* _Exercise aim_
Could you show all lines in the entries below that contain the string "turned"?

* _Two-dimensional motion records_
====
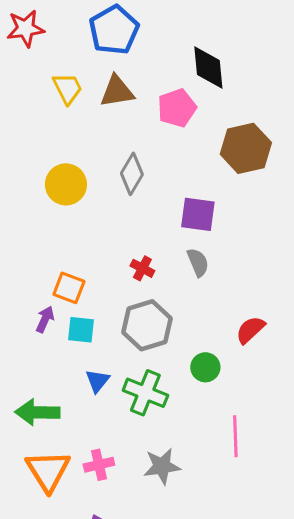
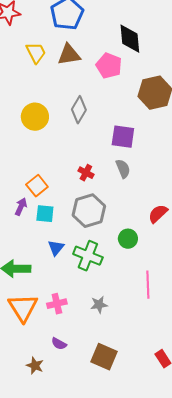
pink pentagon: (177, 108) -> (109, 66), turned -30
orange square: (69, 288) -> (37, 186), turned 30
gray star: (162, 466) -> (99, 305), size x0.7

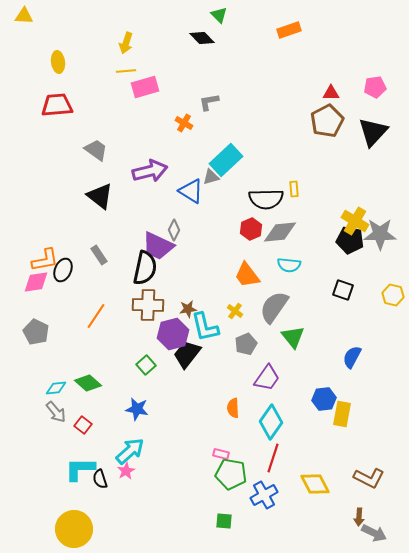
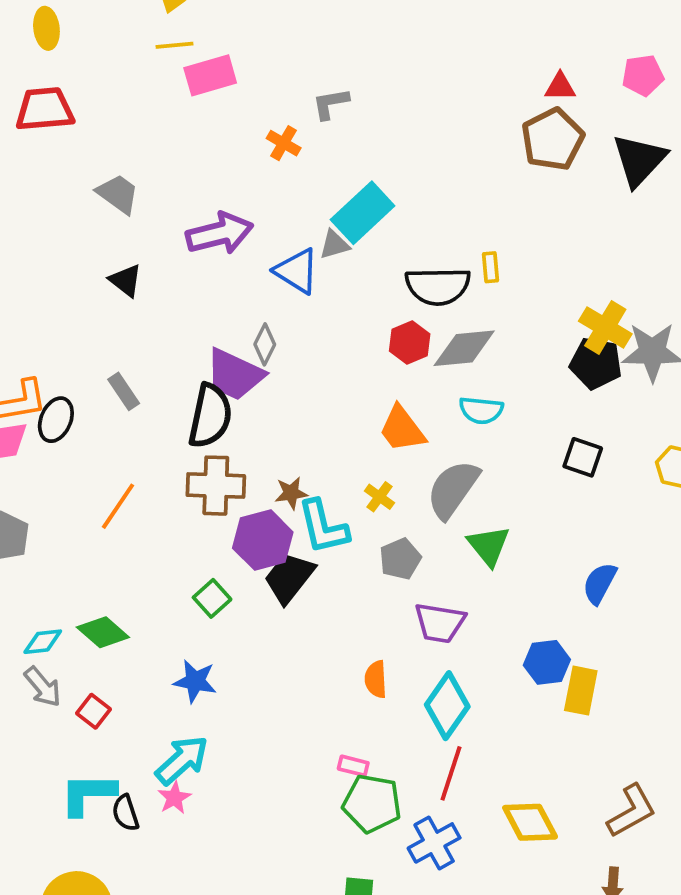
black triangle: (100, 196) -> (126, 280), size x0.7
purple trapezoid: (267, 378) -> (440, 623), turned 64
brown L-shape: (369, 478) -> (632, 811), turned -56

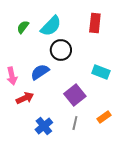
====
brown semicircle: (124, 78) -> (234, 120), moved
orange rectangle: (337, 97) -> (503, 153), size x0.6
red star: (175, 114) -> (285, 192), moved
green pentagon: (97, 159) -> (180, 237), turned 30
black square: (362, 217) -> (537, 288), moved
====
* _Exercise response_
pink pentagon: (177, 108) -> (109, 66), turned -30
orange square: (69, 288) -> (37, 186), turned 30
purple trapezoid: (267, 378) -> (440, 623), turned 64
brown L-shape: (369, 478) -> (632, 811), turned -56
green pentagon: (97, 159) -> (180, 237), turned 30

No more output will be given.